**MATERIAL SUPPLIED**
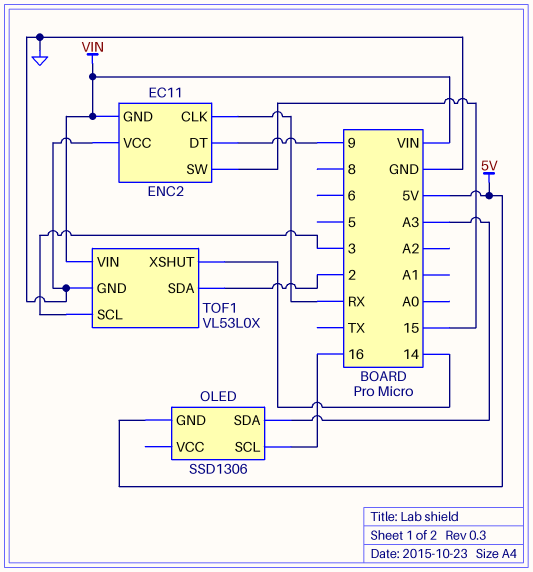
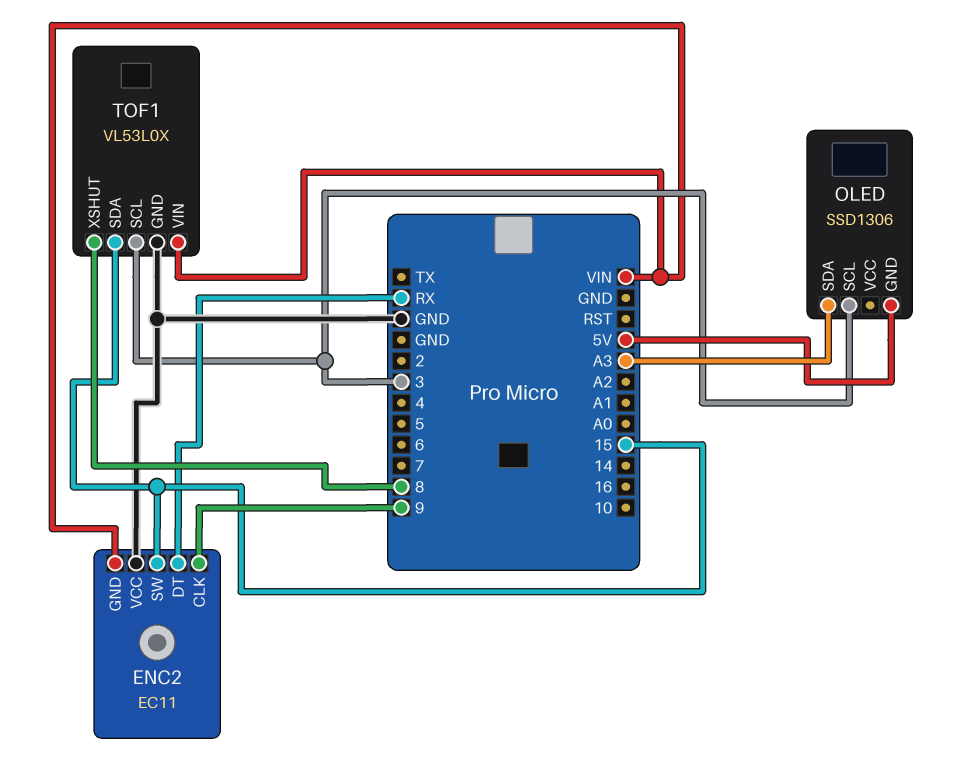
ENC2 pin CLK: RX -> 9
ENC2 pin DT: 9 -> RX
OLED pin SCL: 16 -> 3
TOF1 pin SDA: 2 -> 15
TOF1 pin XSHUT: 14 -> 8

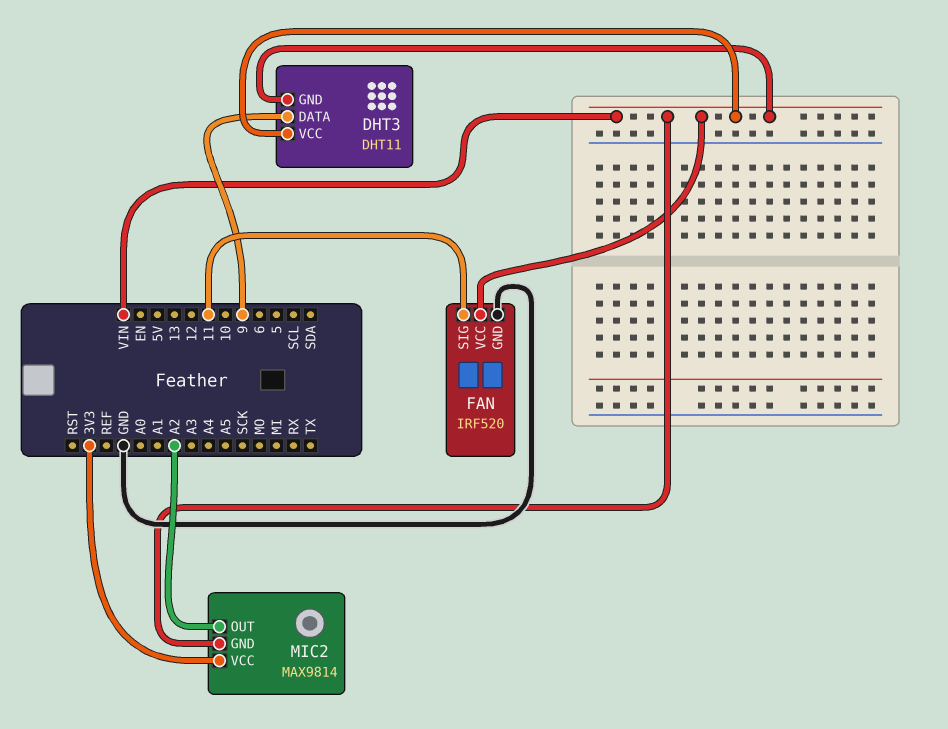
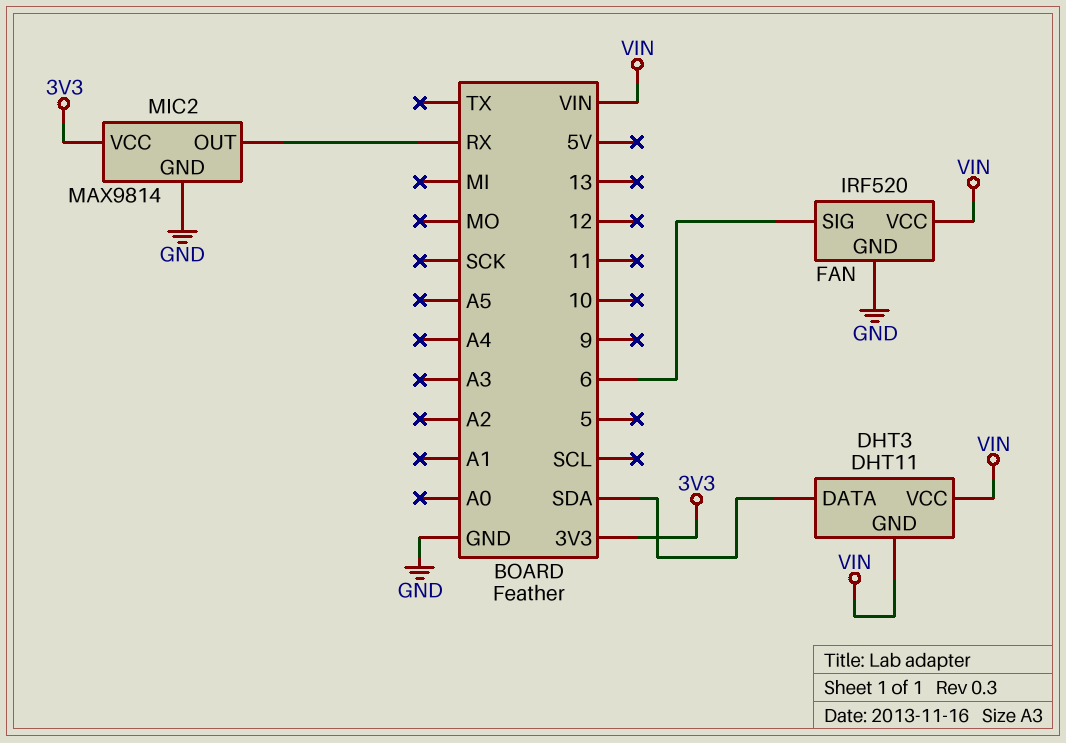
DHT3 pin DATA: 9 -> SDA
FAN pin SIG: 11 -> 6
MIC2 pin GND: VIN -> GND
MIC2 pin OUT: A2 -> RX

**TRY IT**
Return every entry of the data above verbatim, with no images included.

**EXERCISE ANSWER**
ENC2 pin CLK: RX -> 9
ENC2 pin DT: 9 -> RX
OLED pin SCL: 16 -> 3
TOF1 pin SDA: 2 -> 15
TOF1 pin XSHUT: 14 -> 8

DHT3 pin DATA: 9 -> SDA
FAN pin SIG: 11 -> 6
MIC2 pin GND: VIN -> GND
MIC2 pin OUT: A2 -> RX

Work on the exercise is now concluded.